__Problem to work on__: Transcribe the data exactly, pictures excluded.

Data entries
━━━━━━

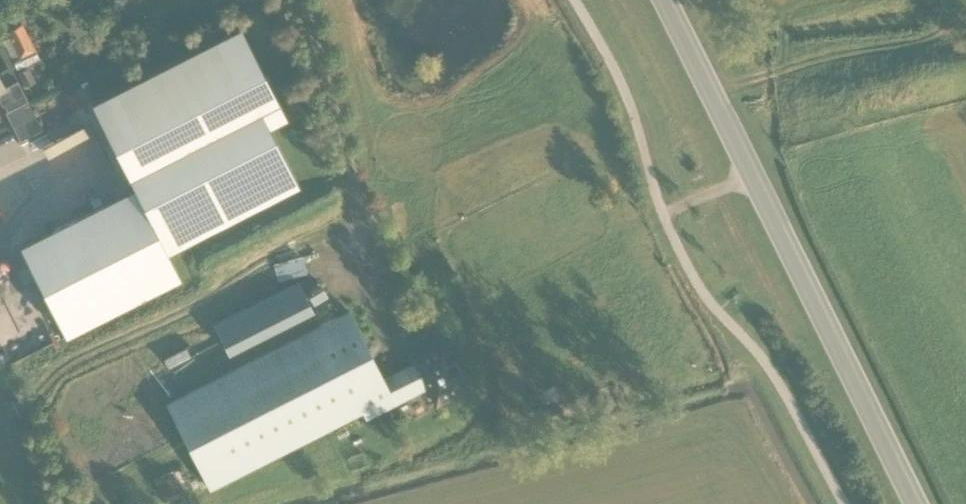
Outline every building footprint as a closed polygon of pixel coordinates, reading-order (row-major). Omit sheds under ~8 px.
[(4,39),(14,60),(18,69),(40,58),(23,23),(8,30),(11,36),(4,39)] [(93,102),(136,188),(21,245),(66,335),(181,277),(168,252),(300,185),(270,126),(287,117),(242,27),(93,102)] [(26,86),(34,82),(28,69),(20,72),(26,86)] [(3,106),(16,99),(9,84),(5,86),(0,76),(0,99),(3,106)] [(42,128),(28,100),(6,111),(20,139),(42,128)] [(283,280),(313,269),(307,253),(277,263),(283,280)] [(298,281),(213,324),(228,357),(314,313),(298,281)] [(415,361),(384,378),(349,310),(167,403),(211,488),(364,411),(367,417),(428,386),(437,404),(467,389),(457,370),(459,369),(454,359),(452,360),(443,342),(413,357),(415,361)] [(146,500),(139,489),(128,495),(133,503),(138,503),(146,500)]
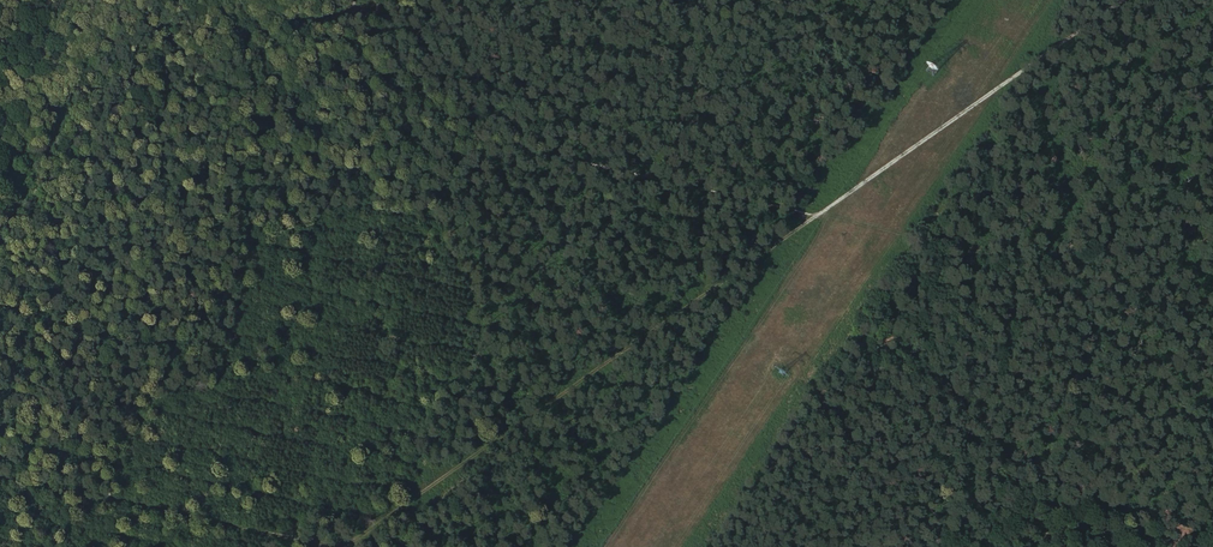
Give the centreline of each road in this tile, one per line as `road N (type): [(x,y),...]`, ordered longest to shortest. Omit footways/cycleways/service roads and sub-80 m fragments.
road 1 (track): [(829,205),(97,47),(0,244)]
road 2 (track): [(1122,0),(498,446),(344,546)]

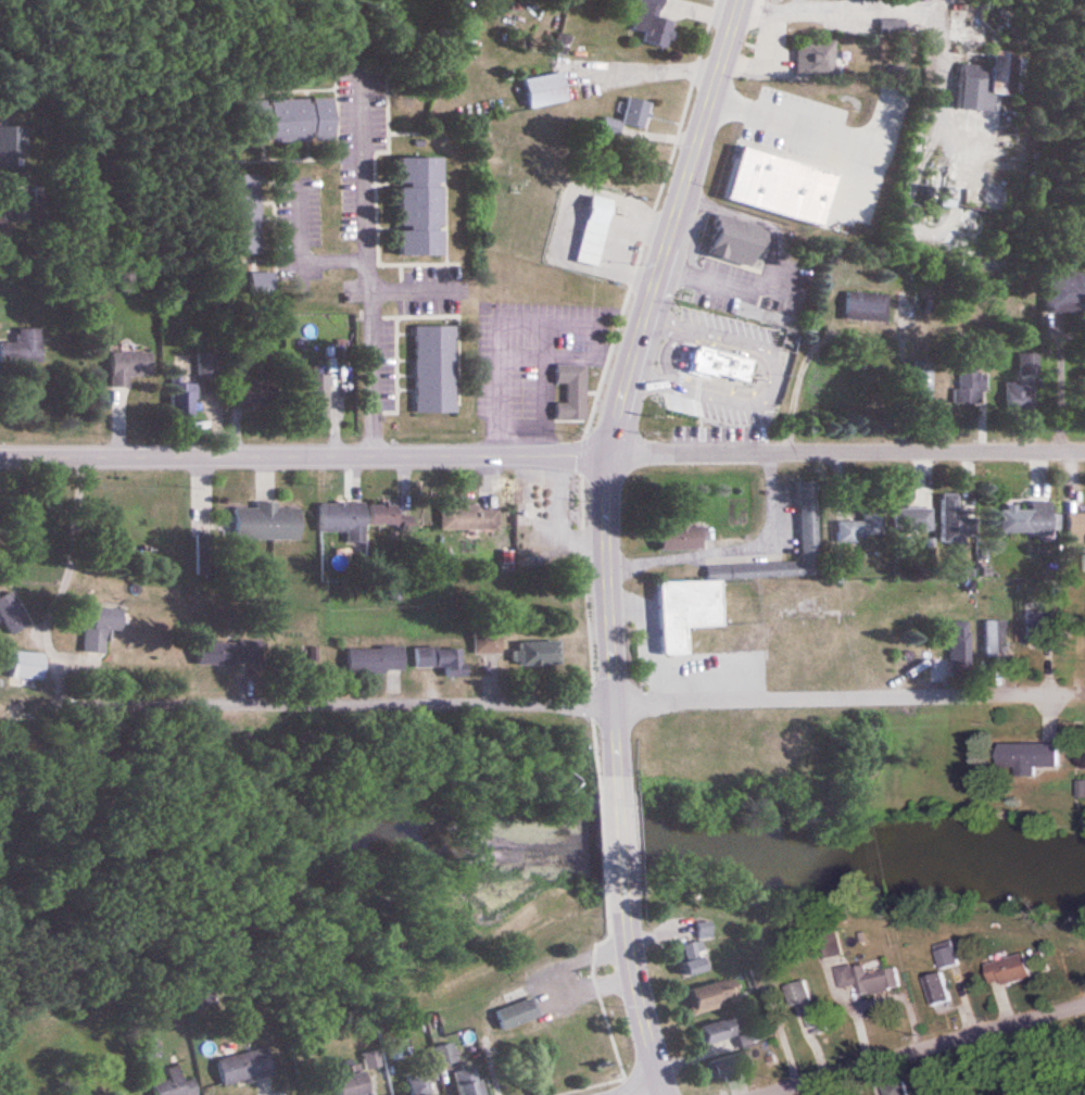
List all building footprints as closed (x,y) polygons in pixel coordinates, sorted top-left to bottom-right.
[(645,33),(642,43),(668,49),(675,23),(659,19),(663,0),(621,0),(620,2),(639,6),(633,31),(645,33)] [(904,38),(904,21),(880,21),(880,38),(904,38)] [(796,75),(835,75),(835,40),(796,40),(796,75)] [(996,95),(1025,96),(1027,54),(993,53),(992,67),(963,66),(961,111),(995,113),(996,95)] [(568,102),(562,73),(524,80),(530,109),(568,102)] [(622,123),(606,119),(603,131),(618,134),(620,124),(645,130),(651,103),(628,97),(622,123)] [(333,99),(243,100),(244,144),(335,142),(333,99)] [(27,167),(27,122),(0,122),(0,167),(27,167)] [(771,165),(799,172),(805,144),(778,137),(771,165)] [(737,148),(829,177),(817,229),(721,198),(737,148)] [(443,159),(400,159),(400,257),(443,257),(443,159)] [(261,255),(261,175),(219,175),(220,255),(261,255)] [(611,199),(591,194),(577,262),(598,267),(611,199)] [(10,239),(10,213),(0,213),(0,239),(10,239)] [(756,268),(767,228),(718,215),(707,255),(756,268)] [(1046,314),(1084,313),(1084,274),(1045,275),(1046,314)] [(271,293),(271,275),(252,275),(252,293),(271,293)] [(887,323),(888,295),(846,293),(845,321),(887,323)] [(900,310),(915,310),(915,294),(900,294),(900,310)] [(415,326),(415,414),(456,414),(456,326),(415,326)] [(0,362),(41,362),(41,329),(17,329),(17,343),(0,343),(0,362)] [(748,382),(755,357),(701,344),(695,369),(748,382)] [(129,388),(129,378),(152,378),(152,353),(112,353),(112,388),(129,388)] [(1007,383),(1007,415),(1038,415),(1038,355),(1020,355),(1019,383),(1007,383)] [(200,378),(217,378),(217,356),(200,356),(200,378)] [(586,420),(585,365),(556,365),(556,385),(567,385),(567,403),(556,403),(556,420),(586,420)] [(985,365),(957,365),(957,406),(985,406),(985,365)] [(932,399),(932,366),(914,366),(914,399),(932,399)] [(328,376),(308,376),(308,419),(328,419),(328,376)] [(172,418),(194,418),(194,385),(172,385),(172,418)] [(270,387),(235,387),(235,410),(270,410),(270,387)] [(721,579),(819,576),(816,483),(798,483),(802,563),(707,566),(707,580),(659,582),(661,656),(689,655),(687,628),(723,627),(721,579)] [(941,544),(963,544),(963,496),(941,496),(941,544)] [(1060,534),(1060,514),(1053,514),(1053,502),(1031,503),(1031,509),(1001,509),(1001,534),(1060,534)] [(235,540),(300,540),(300,509),(276,509),(276,504),(254,504),(254,509),(235,509),(235,540)] [(319,505),(319,533),(346,533),(346,545),(365,545),(365,505),(319,505)] [(884,536),(884,505),(864,505),(864,522),(837,522),(837,544),(857,544),(857,536),(884,536)] [(370,527),(409,527),(409,506),(370,506),(370,527)] [(440,530),(499,530),(499,506),(440,506),(440,530)] [(894,532),(932,532),(932,510),(894,510),(894,532)] [(1084,544),(1084,513),(1068,513),(1069,545),(1084,544)] [(706,549),(706,526),(660,526),(660,550),(706,549)] [(10,637),(30,626),(12,592),(0,598),(0,618),(10,637)] [(121,632),(123,610),(95,608),(93,629),(84,628),(83,653),(105,654),(106,631),(121,632)] [(1049,636),(1049,613),(1026,613),(1026,636),(1049,636)] [(971,678),(971,622),(950,622),(950,678),(971,678)] [(985,657),(998,657),(998,622),(985,622),(985,657)] [(501,632),(474,632),(474,655),(501,655),(501,632)] [(560,667),(560,643),(515,642),(515,666),(560,667)] [(197,667),(260,667),(260,643),(197,643),(197,667)] [(445,678),(465,677),(464,648),(414,650),(415,670),(444,668),(445,678)] [(403,649),(346,649),(346,674),(403,674),(403,649)] [(44,653),(12,653),(12,679),(44,679),(44,653)] [(1065,769),(1065,745),(1003,745),(1003,769),(1020,769),(1020,777),(1041,777),(1041,769),(1065,769)] [(713,937),(711,922),(696,924),(698,939),(713,937)] [(704,974),(703,943),(682,944),(684,975),(704,974)] [(945,971),(963,965),(956,943),(938,949),(945,971)] [(1039,978),(1031,954),(991,967),(998,991),(1039,978)] [(876,973),(874,965),(840,969),(843,989),(863,986),(864,998),(904,992),(901,970),(876,973)] [(755,987),(774,983),(771,967),(752,970),(755,987)] [(929,979),(937,1009),(957,1004),(949,974),(929,979)] [(691,989),(696,1009),(739,1000),(735,980),(691,989)] [(818,1001),(809,981),(789,990),(798,1010),(818,1001)] [(540,1019),(534,999),(495,1012),(502,1032),(540,1019)] [(835,1025),(831,1006),(810,1011),(815,1030),(835,1025)] [(740,1037),(743,1050),(761,1045),(757,1033),(742,1037),(737,1018),(701,1027),(706,1046),(740,1037)] [(458,1064),(453,1044),(433,1049),(437,1068),(458,1064)] [(217,1059),(222,1086),(273,1077),(269,1050),(217,1059)] [(708,1063),(714,1082),(748,1072),(743,1053),(708,1063)] [(380,1069),(380,1054),(365,1054),(365,1069),(380,1069)] [(170,1081),(153,1084),(155,1094),(198,1094),(195,1080),(183,1082),(180,1067),(167,1069),(170,1081)] [(454,1074),(460,1094),(478,1094),(471,1070),(454,1074)] [(339,1094),(370,1094),(365,1074),(336,1080),(339,1094)] [(427,1076),(407,1080),(411,1094),(432,1094),(427,1076)] [(910,1083),(887,1089),(889,1094),(913,1094),(910,1083)]
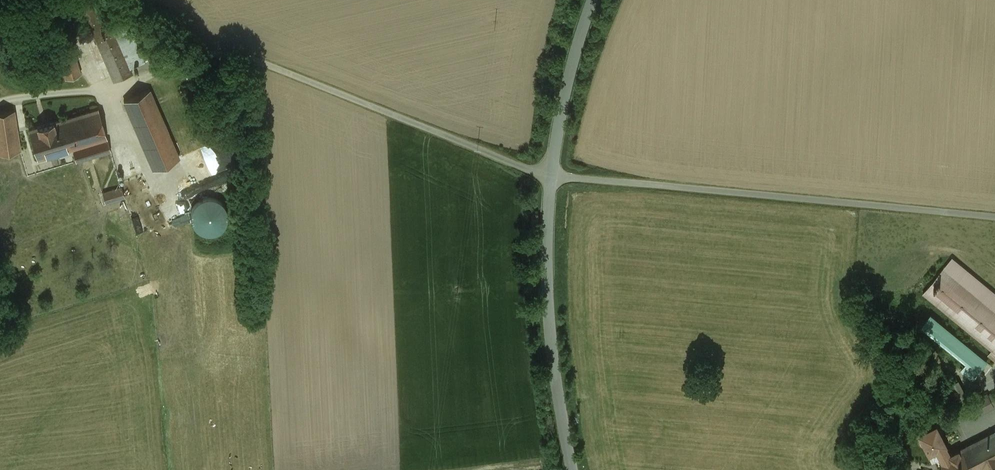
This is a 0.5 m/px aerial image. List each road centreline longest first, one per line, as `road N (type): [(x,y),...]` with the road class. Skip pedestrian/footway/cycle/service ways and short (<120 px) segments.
road 1 (unclassified): [(549,172),(994,217)]
road 2 (unclassified): [(549,172),(550,325),(569,469)]
road 3 (unclassified): [(593,0),(549,172)]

━━━━━━

__Answer area__:
Outline every building footprint as a closed polygon of pixel coordinates, reading-order (row-major). Omit sheds under ~8 px.
[(4,39),(14,60),(18,69),(40,58),(23,23),(8,30),(11,36),(4,39)] [(93,102),(136,188),(21,245),(66,335),(181,277),(168,252),(300,185),(270,126),(287,117),(242,27),(93,102)] [(26,86),(34,82),(28,69),(20,72),(26,86)] [(3,106),(16,99),(9,84),(5,86),(0,76),(0,99),(3,106)] [(42,128),(28,100),(6,111),(20,139),(42,128)] [(283,280),(313,269),(307,253),(277,263),(283,280)] [(298,281),(213,324),(228,357),(314,313),(298,281)] [(415,361),(384,378),(349,310),(167,403),(211,488),(364,411),(367,417),(428,386),(437,404),(467,389),(457,370),(459,369),(454,359),(452,360),(443,342),(413,357),(415,361)] [(146,500),(139,489),(128,495),(133,503),(138,503),(146,500)]
Give the centreline of each road in this tile, one per line as `road N (type): [(x,y),...]`, ordered longest to shortest. Omit footways/cycleways/service roads and sub-80 m fragments.
road 1 (track): [(829,205),(97,47),(0,244)]
road 2 (track): [(1122,0),(498,446),(344,546)]

List all building footprints as closed (x,y) polygons in pixel coordinates, sorted top-left to bottom-right.
[(645,33),(642,43),(668,49),(675,23),(659,19),(663,0),(621,0),(620,2),(639,6),(633,31),(645,33)] [(904,38),(904,21),(880,21),(880,38),(904,38)] [(796,75),(835,75),(835,40),(796,40),(796,75)] [(996,95),(1025,96),(1027,54),(993,53),(992,67),(963,66),(961,111),(995,113),(996,95)] [(568,102),(562,73),(524,80),(530,109),(568,102)] [(622,123),(606,119),(603,131),(618,134),(620,124),(645,130),(651,103),(628,97),(622,123)] [(333,99),(243,100),(244,144),(335,142),(333,99)] [(27,167),(27,122),(0,122),(0,167),(27,167)] [(771,165),(799,172),(805,144),(778,137),(771,165)] [(737,148),(829,177),(817,229),(721,198),(737,148)] [(443,159),(400,159),(400,257),(443,257),(443,159)] [(261,255),(261,175),(219,175),(220,255),(261,255)] [(611,199),(591,194),(577,262),(598,267),(611,199)] [(10,239),(10,213),(0,213),(0,239),(10,239)] [(756,268),(767,228),(718,215),(707,255),(756,268)] [(1046,314),(1084,313),(1084,274),(1045,275),(1046,314)] [(271,293),(271,275),(252,275),(252,293),(271,293)] [(887,323),(888,295),(846,293),(845,321),(887,323)] [(900,310),(915,310),(915,294),(900,294),(900,310)] [(415,326),(415,414),(456,414),(456,326),(415,326)] [(0,362),(41,362),(41,329),(17,329),(17,343),(0,343),(0,362)] [(748,382),(755,357),(701,344),(695,369),(748,382)] [(129,388),(129,378),(152,378),(152,353),(112,353),(112,388),(129,388)] [(1007,383),(1007,415),(1038,415),(1038,355),(1020,355),(1019,383),(1007,383)] [(200,378),(217,378),(217,356),(200,356),(200,378)] [(586,420),(585,365),(556,365),(556,385),(567,385),(567,403),(556,403),(556,420),(586,420)] [(985,365),(957,365),(957,406),(985,406),(985,365)] [(932,399),(932,366),(914,366),(914,399),(932,399)] [(328,376),(308,376),(308,419),(328,419),(328,376)] [(172,418),(194,418),(194,385),(172,385),(172,418)] [(270,387),(235,387),(235,410),(270,410),(270,387)] [(721,579),(819,576),(816,483),(798,483),(802,563),(707,566),(707,580),(659,582),(661,656),(689,655),(687,628),(723,627),(721,579)] [(941,544),(963,544),(963,496),(941,496),(941,544)] [(1060,534),(1060,514),(1053,514),(1053,502),(1031,503),(1031,509),(1001,509),(1001,534),(1060,534)] [(235,540),(300,540),(300,509),(276,509),(276,504),(254,504),(254,509),(235,509),(235,540)] [(319,505),(319,533),(346,533),(346,545),(365,545),(365,505),(319,505)] [(884,536),(884,505),(864,505),(864,522),(837,522),(837,544),(857,544),(857,536),(884,536)] [(370,527),(409,527),(409,506),(370,506),(370,527)] [(440,530),(499,530),(499,506),(440,506),(440,530)] [(894,532),(932,532),(932,510),(894,510),(894,532)] [(1084,544),(1084,513),(1068,513),(1069,545),(1084,544)] [(706,549),(706,526),(660,526),(660,550),(706,549)] [(10,637),(30,626),(12,592),(0,598),(0,618),(10,637)] [(121,632),(123,610),(95,608),(93,629),(84,628),(83,653),(105,654),(106,631),(121,632)] [(1049,636),(1049,613),(1026,613),(1026,636),(1049,636)] [(971,678),(971,622),(950,622),(950,678),(971,678)] [(985,657),(998,657),(998,622),(985,622),(985,657)] [(501,632),(474,632),(474,655),(501,655),(501,632)] [(560,667),(560,643),(515,642),(515,666),(560,667)] [(197,667),(260,667),(260,643),(197,643),(197,667)] [(445,678),(465,677),(464,648),(414,650),(415,670),(444,668),(445,678)] [(403,649),(346,649),(346,674),(403,674),(403,649)] [(44,653),(12,653),(12,679),(44,679),(44,653)] [(1065,769),(1065,745),(1003,745),(1003,769),(1020,769),(1020,777),(1041,777),(1041,769),(1065,769)] [(713,937),(711,922),(696,924),(698,939),(713,937)] [(704,974),(703,943),(682,944),(684,975),(704,974)] [(945,971),(963,965),(956,943),(938,949),(945,971)] [(1039,978),(1031,954),(991,967),(998,991),(1039,978)] [(876,973),(874,965),(840,969),(843,989),(863,986),(864,998),(904,992),(901,970),(876,973)] [(755,987),(774,983),(771,967),(752,970),(755,987)] [(929,979),(937,1009),(957,1004),(949,974),(929,979)] [(691,989),(696,1009),(739,1000),(735,980),(691,989)] [(818,1001),(809,981),(789,990),(798,1010),(818,1001)] [(540,1019),(534,999),(495,1012),(502,1032),(540,1019)] [(835,1025),(831,1006),(810,1011),(815,1030),(835,1025)] [(740,1037),(743,1050),(761,1045),(757,1033),(742,1037),(737,1018),(701,1027),(706,1046),(740,1037)] [(458,1064),(453,1044),(433,1049),(437,1068),(458,1064)] [(217,1059),(222,1086),(273,1077),(269,1050),(217,1059)] [(708,1063),(714,1082),(748,1072),(743,1053),(708,1063)] [(380,1069),(380,1054),(365,1054),(365,1069),(380,1069)] [(170,1081),(153,1084),(155,1094),(198,1094),(195,1080),(183,1082),(180,1067),(167,1069),(170,1081)] [(454,1074),(460,1094),(478,1094),(471,1070),(454,1074)] [(339,1094),(370,1094),(365,1074),(336,1080),(339,1094)] [(427,1076),(407,1080),(411,1094),(432,1094),(427,1076)] [(910,1083),(887,1089),(889,1094),(913,1094),(910,1083)]
This is a 0.5 m/px aerial image. List each road centreline longest first, one per line, as `road N (type): [(x,y),...]` with the road class. Skip pedestrian/footway/cycle/service ways and short (<120 px) segments.
road 1 (unclassified): [(549,172),(994,217)]
road 2 (unclassified): [(549,172),(550,325),(569,469)]
road 3 (unclassified): [(593,0),(549,172)]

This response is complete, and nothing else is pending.